▶ Task details
What is the number of lines in the data below that hold the word "brick"? Give nothing beyond that number.

▶ Data supplied
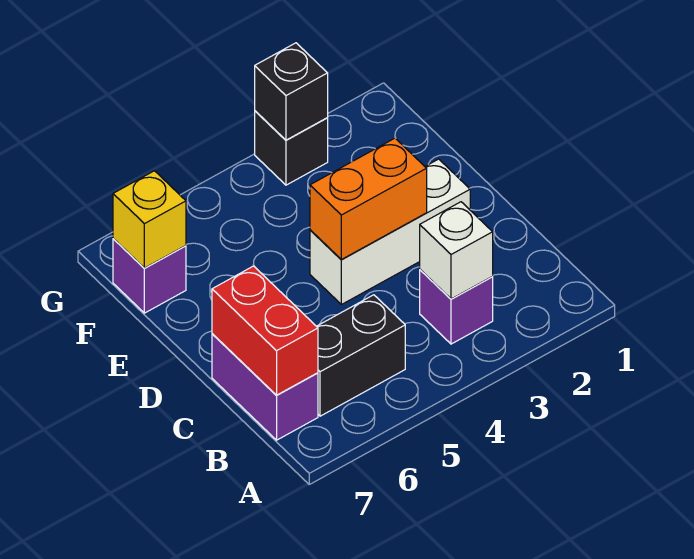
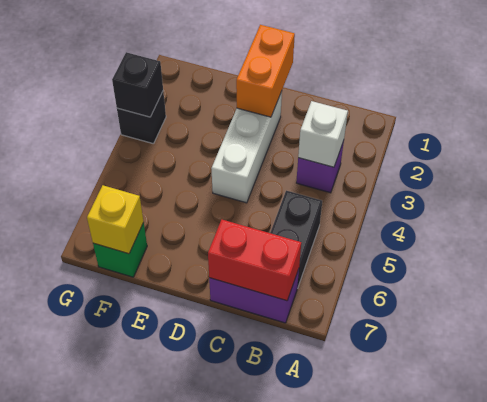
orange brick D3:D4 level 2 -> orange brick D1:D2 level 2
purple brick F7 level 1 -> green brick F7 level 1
--
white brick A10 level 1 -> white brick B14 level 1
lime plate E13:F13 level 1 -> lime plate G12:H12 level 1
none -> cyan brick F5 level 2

▶ Task solution
4